### EXTRACTED ENTRIES
• • • • • • •

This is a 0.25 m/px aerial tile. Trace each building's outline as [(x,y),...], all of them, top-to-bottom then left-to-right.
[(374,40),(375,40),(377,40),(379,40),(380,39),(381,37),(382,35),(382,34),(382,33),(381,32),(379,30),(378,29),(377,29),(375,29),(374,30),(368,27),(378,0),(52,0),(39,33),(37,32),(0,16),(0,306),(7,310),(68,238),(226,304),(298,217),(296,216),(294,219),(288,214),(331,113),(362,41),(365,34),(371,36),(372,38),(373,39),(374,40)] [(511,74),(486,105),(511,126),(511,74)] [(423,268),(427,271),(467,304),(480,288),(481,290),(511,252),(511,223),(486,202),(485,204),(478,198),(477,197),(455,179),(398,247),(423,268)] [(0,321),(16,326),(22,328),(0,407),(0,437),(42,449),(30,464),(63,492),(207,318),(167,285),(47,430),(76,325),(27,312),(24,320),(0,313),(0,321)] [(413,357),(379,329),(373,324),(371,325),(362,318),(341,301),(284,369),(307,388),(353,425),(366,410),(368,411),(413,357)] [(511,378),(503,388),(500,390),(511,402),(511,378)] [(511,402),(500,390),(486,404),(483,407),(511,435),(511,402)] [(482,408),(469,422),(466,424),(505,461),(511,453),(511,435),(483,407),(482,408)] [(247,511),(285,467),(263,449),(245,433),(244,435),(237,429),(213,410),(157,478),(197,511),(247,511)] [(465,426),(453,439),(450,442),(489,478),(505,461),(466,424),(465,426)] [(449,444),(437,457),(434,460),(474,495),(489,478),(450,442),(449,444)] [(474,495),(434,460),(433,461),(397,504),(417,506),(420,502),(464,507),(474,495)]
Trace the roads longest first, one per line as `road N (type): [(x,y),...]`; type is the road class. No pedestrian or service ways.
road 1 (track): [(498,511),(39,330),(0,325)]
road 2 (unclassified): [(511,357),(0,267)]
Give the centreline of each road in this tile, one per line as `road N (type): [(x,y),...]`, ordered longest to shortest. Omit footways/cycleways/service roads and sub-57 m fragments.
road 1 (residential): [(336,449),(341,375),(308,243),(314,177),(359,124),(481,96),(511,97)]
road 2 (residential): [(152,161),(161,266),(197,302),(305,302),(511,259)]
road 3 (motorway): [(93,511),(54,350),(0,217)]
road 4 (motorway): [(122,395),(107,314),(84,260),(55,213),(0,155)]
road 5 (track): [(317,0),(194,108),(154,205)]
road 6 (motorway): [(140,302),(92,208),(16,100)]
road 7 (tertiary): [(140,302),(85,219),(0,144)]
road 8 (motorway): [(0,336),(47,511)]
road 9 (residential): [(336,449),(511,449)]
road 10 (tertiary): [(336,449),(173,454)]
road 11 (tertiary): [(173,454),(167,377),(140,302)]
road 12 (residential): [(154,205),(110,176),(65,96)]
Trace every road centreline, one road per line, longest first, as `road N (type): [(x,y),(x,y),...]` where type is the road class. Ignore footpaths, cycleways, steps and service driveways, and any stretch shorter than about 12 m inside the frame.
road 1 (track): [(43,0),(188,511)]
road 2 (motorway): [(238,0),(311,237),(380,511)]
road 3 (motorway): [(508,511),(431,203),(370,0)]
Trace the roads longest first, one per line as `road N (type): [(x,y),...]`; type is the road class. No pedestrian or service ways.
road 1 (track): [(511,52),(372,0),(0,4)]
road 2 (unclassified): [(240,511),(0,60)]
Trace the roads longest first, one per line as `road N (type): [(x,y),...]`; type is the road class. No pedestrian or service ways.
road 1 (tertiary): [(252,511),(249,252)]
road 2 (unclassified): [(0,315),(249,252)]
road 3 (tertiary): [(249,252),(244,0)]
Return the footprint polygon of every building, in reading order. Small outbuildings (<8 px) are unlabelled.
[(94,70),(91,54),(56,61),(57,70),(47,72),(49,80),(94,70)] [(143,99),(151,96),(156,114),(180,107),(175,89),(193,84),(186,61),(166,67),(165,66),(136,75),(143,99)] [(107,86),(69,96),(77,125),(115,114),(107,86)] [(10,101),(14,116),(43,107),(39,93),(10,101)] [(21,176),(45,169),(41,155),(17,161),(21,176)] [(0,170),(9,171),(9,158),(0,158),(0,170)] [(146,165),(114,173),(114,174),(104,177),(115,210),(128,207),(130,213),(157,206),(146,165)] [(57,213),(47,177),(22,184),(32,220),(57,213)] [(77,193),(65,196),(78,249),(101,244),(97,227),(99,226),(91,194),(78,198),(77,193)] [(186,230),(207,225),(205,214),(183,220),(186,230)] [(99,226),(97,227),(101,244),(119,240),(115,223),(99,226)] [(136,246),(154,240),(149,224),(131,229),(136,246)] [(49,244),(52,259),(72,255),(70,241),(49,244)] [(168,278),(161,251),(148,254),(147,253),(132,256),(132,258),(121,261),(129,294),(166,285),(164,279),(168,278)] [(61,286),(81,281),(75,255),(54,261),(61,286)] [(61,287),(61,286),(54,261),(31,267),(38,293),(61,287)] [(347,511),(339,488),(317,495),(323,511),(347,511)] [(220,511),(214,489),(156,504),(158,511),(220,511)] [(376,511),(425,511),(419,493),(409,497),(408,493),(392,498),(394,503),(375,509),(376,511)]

• • • • • • •

### PROBLEM STATEMENT
Return the whole listing above word for word, every line, with nothing changed.

### SOLUTION
This is a 0.25 m/px aerial tile. Trace each building's outline as [(x,y),...], all of them, top-to-bottom then left-to-right.
[(374,40),(375,40),(377,40),(379,40),(380,39),(381,37),(382,35),(382,34),(382,33),(381,32),(379,30),(378,29),(377,29),(375,29),(374,30),(368,27),(378,0),(52,0),(39,33),(37,32),(0,16),(0,306),(7,310),(68,238),(226,304),(298,217),(296,216),(294,219),(288,214),(331,113),(362,41),(365,34),(371,36),(372,38),(373,39),(374,40)] [(511,74),(486,105),(511,126),(511,74)] [(423,268),(427,271),(467,304),(480,288),(481,290),(511,252),(511,223),(486,202),(485,204),(478,198),(477,197),(455,179),(398,247),(423,268)] [(0,321),(16,326),(22,328),(0,407),(0,437),(42,449),(30,464),(63,492),(207,318),(167,285),(47,430),(76,325),(27,312),(24,320),(0,313),(0,321)] [(413,357),(379,329),(373,324),(371,325),(362,318),(341,301),(284,369),(307,388),(353,425),(366,410),(368,411),(413,357)] [(511,378),(503,388),(500,390),(511,402),(511,378)] [(511,402),(500,390),(486,404),(483,407),(511,435),(511,402)] [(482,408),(469,422),(466,424),(505,461),(511,453),(511,435),(483,407),(482,408)] [(247,511),(285,467),(263,449),(245,433),(244,435),(237,429),(213,410),(157,478),(197,511),(247,511)] [(465,426),(453,439),(450,442),(489,478),(505,461),(466,424),(465,426)] [(449,444),(437,457),(434,460),(474,495),(489,478),(450,442),(449,444)] [(474,495),(434,460),(433,461),(397,504),(417,506),(420,502),(464,507),(474,495)]
Trace the roads longest first, one per line as `road N (type): [(x,y),...]`; type is the road class. No pedestrian or service ways.
road 1 (track): [(498,511),(39,330),(0,325)]
road 2 (unclassified): [(511,357),(0,267)]
Give the centreline of each road in this tile, one per line as `road N (type): [(x,y),...]`, ordered longest to shortest. Omit footways/cycleways/service roads and sub-57 m fragments.
road 1 (residential): [(336,449),(341,375),(308,243),(314,177),(359,124),(481,96),(511,97)]
road 2 (residential): [(152,161),(161,266),(197,302),(305,302),(511,259)]
road 3 (motorway): [(93,511),(54,350),(0,217)]
road 4 (motorway): [(122,395),(107,314),(84,260),(55,213),(0,155)]
road 5 (track): [(317,0),(194,108),(154,205)]
road 6 (motorway): [(140,302),(92,208),(16,100)]
road 7 (tertiary): [(140,302),(85,219),(0,144)]
road 8 (motorway): [(0,336),(47,511)]
road 9 (residential): [(336,449),(511,449)]
road 10 (tertiary): [(336,449),(173,454)]
road 11 (tertiary): [(173,454),(167,377),(140,302)]
road 12 (residential): [(154,205),(110,176),(65,96)]
Trace every road centreline, one road per line, longest first, as `road N (type): [(x,y),(x,y),...]` where type is the road class. Ignore footpaths, cycleways, steps and service driveways, and any stretch shorter than about 12 m inside the frame.
road 1 (track): [(43,0),(188,511)]
road 2 (motorway): [(238,0),(311,237),(380,511)]
road 3 (motorway): [(508,511),(431,203),(370,0)]
Trace the roads longest first, one per line as `road N (type): [(x,y),...]`; type is the road class. No pedestrian or service ways.
road 1 (track): [(511,52),(372,0),(0,4)]
road 2 (unclassified): [(240,511),(0,60)]
Trace the roads longest first, one per line as `road N (type): [(x,y),...]`; type is the road class. No pedestrian or service ways.
road 1 (tertiary): [(252,511),(249,252)]
road 2 (unclassified): [(0,315),(249,252)]
road 3 (tertiary): [(249,252),(244,0)]
Return the footprint polygon of every building, in reading order. Small outbuildings (<8 px) are unlabelled.
[(94,70),(91,54),(56,61),(57,70),(47,72),(49,80),(94,70)] [(143,99),(151,96),(156,114),(180,107),(175,89),(193,84),(186,61),(166,67),(165,66),(136,75),(143,99)] [(107,86),(69,96),(77,125),(115,114),(107,86)] [(10,101),(14,116),(43,107),(39,93),(10,101)] [(21,176),(45,169),(41,155),(17,161),(21,176)] [(0,170),(9,171),(9,158),(0,158),(0,170)] [(146,165),(114,173),(114,174),(104,177),(115,210),(128,207),(130,213),(157,206),(146,165)] [(57,213),(47,177),(22,184),(32,220),(57,213)] [(77,193),(65,196),(78,249),(101,244),(97,227),(99,226),(91,194),(78,198),(77,193)] [(186,230),(207,225),(205,214),(183,220),(186,230)] [(99,226),(97,227),(101,244),(119,240),(115,223),(99,226)] [(136,246),(154,240),(149,224),(131,229),(136,246)] [(49,244),(52,259),(72,255),(70,241),(49,244)] [(168,278),(161,251),(148,254),(147,253),(132,256),(132,258),(121,261),(129,294),(166,285),(164,279),(168,278)] [(61,286),(81,281),(75,255),(54,261),(61,286)] [(61,287),(61,286),(54,261),(31,267),(38,293),(61,287)] [(347,511),(339,488),(317,495),(323,511),(347,511)] [(220,511),(214,489),(156,504),(158,511),(220,511)] [(376,511),(425,511),(419,493),(409,497),(408,493),(392,498),(394,503),(375,509),(376,511)]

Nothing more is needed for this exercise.